What you should do: Lines to restate from the data below: from the one containing "RED VASE 450, 206 -> RED VASE 208, 383, moved" to the one containing "BROWN CAR 609, 276", both included. Give them again exactly, and only them.

****

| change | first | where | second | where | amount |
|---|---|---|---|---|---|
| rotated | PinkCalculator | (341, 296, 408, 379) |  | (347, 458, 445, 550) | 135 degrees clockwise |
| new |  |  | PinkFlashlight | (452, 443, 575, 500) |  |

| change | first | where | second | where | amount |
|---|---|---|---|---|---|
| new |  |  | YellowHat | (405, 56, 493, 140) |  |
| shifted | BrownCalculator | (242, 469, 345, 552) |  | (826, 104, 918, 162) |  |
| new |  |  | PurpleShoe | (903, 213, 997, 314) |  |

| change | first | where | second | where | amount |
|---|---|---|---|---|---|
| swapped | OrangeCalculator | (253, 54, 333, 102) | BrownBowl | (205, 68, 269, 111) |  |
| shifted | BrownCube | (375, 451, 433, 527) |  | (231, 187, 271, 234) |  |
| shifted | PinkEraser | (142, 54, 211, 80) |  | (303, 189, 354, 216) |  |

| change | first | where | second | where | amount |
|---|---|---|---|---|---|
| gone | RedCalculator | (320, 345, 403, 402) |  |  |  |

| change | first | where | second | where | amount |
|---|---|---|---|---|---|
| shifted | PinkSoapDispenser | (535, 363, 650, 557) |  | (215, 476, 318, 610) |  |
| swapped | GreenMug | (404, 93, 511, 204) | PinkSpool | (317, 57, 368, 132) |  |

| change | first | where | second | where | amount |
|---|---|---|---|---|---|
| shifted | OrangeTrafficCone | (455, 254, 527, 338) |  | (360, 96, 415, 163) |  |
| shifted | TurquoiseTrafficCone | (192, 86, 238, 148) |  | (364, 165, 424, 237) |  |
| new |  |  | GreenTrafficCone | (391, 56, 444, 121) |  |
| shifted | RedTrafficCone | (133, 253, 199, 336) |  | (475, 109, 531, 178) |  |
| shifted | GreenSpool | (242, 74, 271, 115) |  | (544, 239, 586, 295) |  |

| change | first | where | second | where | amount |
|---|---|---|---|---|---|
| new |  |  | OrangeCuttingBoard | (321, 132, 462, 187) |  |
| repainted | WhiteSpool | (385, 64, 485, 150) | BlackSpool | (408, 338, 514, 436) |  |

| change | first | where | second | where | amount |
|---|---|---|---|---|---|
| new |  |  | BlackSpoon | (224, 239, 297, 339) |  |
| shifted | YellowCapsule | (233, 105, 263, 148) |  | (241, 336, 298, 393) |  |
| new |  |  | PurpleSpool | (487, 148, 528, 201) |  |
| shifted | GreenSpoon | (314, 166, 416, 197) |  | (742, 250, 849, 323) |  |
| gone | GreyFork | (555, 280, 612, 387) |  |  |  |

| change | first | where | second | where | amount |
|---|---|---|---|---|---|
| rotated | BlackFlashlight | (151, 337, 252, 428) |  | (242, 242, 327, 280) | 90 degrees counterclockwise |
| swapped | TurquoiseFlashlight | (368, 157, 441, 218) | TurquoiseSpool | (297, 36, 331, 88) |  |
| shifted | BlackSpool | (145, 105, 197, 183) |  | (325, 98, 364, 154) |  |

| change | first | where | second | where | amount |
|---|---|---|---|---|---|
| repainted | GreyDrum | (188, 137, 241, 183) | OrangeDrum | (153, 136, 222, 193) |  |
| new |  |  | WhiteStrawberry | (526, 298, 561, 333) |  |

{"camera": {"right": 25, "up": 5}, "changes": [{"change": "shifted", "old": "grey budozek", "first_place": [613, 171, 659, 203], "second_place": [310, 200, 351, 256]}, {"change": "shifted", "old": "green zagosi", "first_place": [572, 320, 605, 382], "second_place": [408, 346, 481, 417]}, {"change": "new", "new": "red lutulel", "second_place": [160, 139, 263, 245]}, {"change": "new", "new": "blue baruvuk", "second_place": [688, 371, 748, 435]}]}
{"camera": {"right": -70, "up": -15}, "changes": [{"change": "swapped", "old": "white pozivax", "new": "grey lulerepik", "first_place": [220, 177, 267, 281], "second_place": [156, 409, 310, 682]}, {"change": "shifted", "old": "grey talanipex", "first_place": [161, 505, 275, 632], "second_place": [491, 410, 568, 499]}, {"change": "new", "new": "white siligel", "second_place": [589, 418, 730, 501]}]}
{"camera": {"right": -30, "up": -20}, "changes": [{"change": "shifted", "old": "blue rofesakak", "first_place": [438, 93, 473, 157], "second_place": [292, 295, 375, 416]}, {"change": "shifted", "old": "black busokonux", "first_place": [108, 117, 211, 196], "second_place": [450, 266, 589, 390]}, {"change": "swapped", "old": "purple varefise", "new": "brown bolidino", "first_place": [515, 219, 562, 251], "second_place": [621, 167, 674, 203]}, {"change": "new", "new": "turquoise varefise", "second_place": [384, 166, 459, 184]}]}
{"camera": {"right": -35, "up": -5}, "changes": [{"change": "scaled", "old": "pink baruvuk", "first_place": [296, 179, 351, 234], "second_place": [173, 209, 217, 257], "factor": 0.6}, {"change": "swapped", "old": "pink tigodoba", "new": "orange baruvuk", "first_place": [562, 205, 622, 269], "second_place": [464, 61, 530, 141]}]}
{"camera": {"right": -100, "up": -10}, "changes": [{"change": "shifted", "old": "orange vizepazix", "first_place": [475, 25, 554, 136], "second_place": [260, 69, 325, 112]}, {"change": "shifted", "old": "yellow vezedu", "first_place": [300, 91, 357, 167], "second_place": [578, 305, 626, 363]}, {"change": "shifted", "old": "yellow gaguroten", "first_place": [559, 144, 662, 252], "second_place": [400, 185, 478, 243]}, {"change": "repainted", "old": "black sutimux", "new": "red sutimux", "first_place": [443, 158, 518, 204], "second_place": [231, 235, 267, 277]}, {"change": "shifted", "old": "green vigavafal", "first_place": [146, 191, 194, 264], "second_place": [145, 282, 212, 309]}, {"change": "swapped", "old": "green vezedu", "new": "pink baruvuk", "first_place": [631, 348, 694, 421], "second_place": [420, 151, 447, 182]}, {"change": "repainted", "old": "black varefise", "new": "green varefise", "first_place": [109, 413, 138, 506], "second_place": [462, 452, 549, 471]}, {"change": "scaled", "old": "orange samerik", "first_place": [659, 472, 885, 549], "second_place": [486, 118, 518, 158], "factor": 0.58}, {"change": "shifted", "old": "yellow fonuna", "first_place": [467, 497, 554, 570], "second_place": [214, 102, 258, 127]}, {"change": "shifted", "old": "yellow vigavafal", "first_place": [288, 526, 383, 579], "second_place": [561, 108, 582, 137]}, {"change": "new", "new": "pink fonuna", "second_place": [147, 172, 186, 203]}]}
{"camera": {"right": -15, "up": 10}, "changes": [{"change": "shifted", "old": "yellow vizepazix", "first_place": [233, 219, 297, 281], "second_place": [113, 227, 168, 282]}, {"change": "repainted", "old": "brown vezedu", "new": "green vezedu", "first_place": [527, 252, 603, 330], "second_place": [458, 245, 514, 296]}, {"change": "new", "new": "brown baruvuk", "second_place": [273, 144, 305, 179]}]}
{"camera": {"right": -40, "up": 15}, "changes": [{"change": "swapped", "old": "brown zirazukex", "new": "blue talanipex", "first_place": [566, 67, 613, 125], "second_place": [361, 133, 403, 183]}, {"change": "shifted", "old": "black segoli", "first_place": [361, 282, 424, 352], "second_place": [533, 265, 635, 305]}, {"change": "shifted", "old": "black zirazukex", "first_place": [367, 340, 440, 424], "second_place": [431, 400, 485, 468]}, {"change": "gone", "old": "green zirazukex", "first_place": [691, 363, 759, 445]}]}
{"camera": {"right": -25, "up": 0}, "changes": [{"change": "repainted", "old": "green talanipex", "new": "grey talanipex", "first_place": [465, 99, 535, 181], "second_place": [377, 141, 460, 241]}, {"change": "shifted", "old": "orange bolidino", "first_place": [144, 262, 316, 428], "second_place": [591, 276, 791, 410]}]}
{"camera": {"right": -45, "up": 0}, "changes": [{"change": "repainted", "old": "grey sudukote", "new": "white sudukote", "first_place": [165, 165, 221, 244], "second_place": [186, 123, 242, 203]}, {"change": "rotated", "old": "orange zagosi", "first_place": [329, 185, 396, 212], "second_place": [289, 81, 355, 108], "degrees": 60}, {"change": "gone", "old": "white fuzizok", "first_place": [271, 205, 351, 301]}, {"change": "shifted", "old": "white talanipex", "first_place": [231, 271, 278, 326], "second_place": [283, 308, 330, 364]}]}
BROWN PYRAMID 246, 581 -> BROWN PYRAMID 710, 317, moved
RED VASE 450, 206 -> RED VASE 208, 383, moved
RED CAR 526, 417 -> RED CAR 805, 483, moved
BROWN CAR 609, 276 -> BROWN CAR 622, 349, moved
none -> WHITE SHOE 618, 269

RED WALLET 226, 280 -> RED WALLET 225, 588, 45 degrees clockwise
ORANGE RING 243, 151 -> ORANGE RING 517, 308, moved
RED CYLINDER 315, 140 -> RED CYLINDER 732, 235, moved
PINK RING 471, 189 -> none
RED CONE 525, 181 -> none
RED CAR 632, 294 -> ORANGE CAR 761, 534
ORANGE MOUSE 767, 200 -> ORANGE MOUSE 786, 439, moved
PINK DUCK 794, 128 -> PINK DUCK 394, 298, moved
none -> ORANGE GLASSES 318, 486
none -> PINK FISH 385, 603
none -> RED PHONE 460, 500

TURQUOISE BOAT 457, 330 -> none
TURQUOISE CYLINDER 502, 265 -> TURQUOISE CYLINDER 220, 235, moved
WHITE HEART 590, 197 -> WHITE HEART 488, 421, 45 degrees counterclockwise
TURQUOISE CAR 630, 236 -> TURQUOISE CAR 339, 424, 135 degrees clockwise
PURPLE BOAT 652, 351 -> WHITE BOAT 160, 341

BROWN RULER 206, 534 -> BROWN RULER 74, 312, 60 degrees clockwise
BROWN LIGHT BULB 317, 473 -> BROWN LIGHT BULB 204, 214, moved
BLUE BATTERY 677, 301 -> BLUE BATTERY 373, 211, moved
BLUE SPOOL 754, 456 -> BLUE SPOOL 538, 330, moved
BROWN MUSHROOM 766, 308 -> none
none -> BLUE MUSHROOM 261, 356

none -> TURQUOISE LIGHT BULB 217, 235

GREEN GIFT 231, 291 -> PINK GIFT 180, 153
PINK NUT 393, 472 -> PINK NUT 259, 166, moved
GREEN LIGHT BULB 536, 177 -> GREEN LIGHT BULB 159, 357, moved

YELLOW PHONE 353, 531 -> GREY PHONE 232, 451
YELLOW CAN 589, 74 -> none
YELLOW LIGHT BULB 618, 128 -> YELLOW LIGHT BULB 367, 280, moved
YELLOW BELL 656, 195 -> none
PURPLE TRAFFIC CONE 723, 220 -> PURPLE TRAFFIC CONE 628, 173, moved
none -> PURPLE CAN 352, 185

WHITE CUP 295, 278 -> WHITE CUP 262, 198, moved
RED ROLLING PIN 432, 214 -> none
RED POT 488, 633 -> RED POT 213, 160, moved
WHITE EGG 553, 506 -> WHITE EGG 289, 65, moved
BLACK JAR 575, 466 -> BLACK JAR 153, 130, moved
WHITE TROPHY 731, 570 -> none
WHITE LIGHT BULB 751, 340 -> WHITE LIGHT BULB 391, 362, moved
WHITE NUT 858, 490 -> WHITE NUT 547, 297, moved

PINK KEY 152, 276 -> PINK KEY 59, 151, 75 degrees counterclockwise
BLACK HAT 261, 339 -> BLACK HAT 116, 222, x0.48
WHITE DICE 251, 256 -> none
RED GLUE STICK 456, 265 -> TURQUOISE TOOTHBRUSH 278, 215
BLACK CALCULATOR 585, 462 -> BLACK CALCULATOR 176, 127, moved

****

Result:
RED VASE 450, 206 -> RED VASE 208, 383, moved
RED CAR 526, 417 -> RED CAR 805, 483, moved
BROWN CAR 609, 276 -> BROWN CAR 622, 349, moved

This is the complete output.